*** Opening of Available data ***

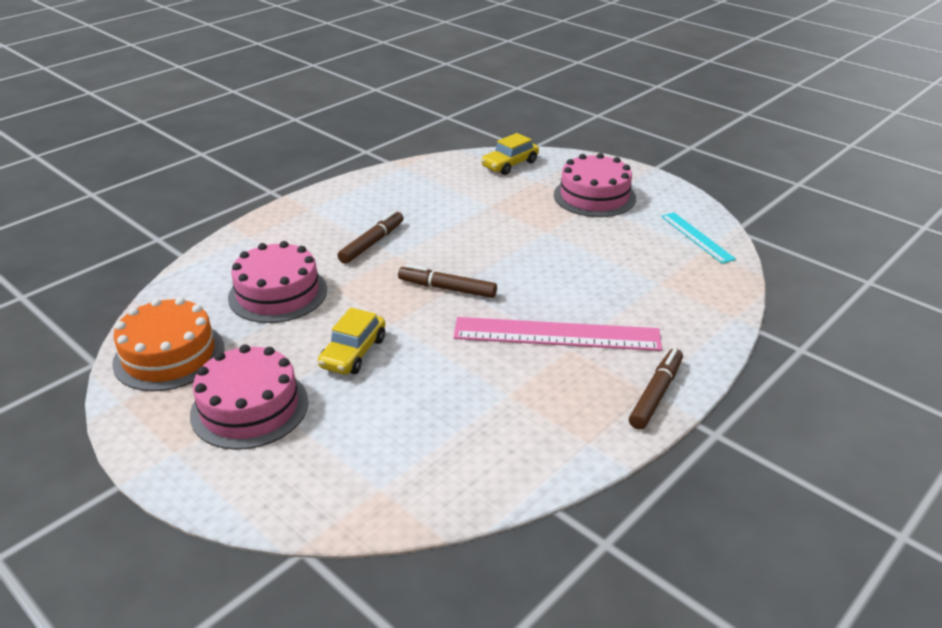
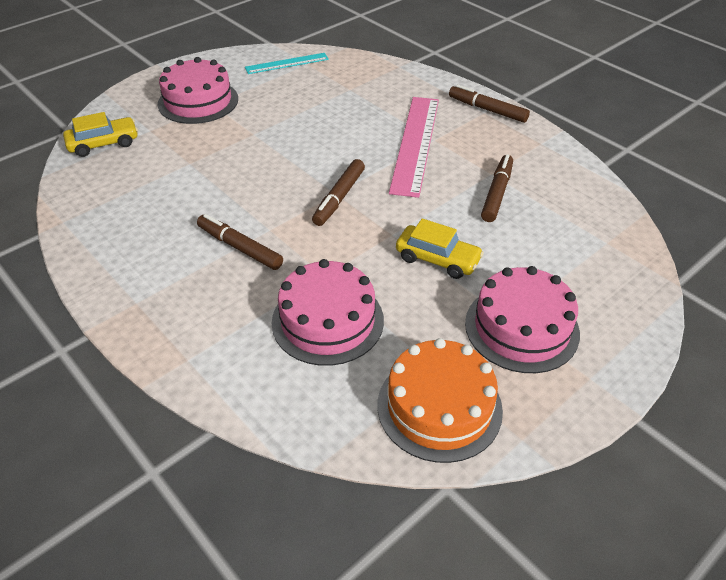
camera: 85 degrees left, 10 degrees up
yellow car [481,133,539,175] -> yellow car turned 75 degrees counterclockwise [63,112,138,157]
none -> brown marker [481,154,513,222]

*** Close of Available data ***

* **Task**:
If a line above includes the string "degrees", pick it out.

* **Worked solution**:
camera: 85 degrees left, 10 degrees up
yellow car [481,133,539,175] -> yellow car turned 75 degrees counterclockwise [63,112,138,157]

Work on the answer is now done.